**ACTIVITY**
Give back every entry precisely as written, without any of the images.

**INFORMATION SUPPLIED**

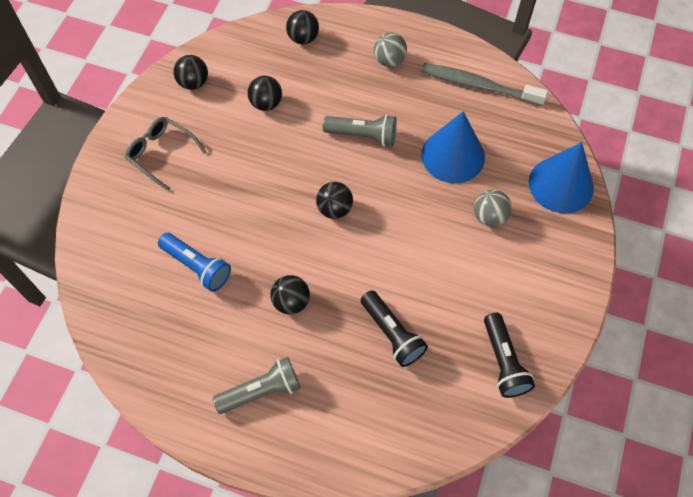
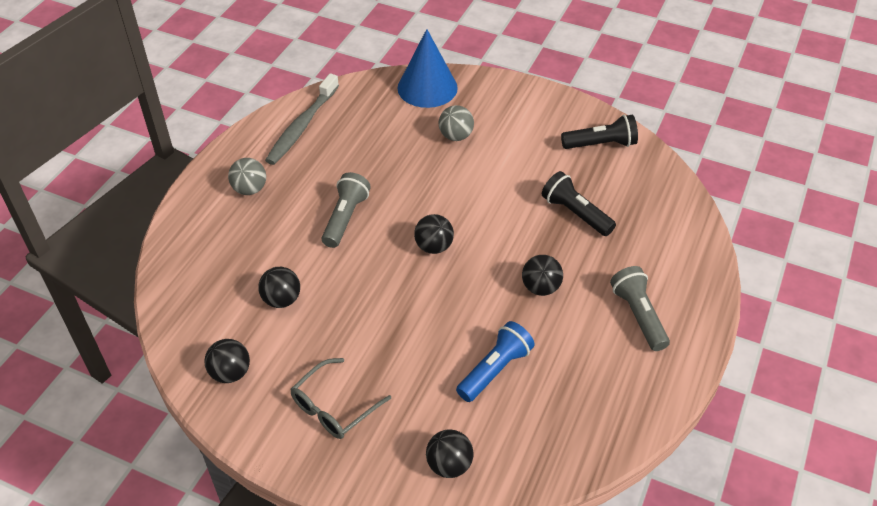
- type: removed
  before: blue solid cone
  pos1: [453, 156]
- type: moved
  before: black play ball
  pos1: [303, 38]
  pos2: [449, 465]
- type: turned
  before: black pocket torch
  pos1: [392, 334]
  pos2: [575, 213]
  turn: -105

**RESPONSE TO THE TASK**
- type: removed
  before: blue solid cone
  pos1: [453, 156]
- type: moved
  before: black play ball
  pos1: [303, 38]
  pos2: [449, 465]
- type: turned
  before: black pocket torch
  pos1: [392, 334]
  pos2: [575, 213]
  turn: -105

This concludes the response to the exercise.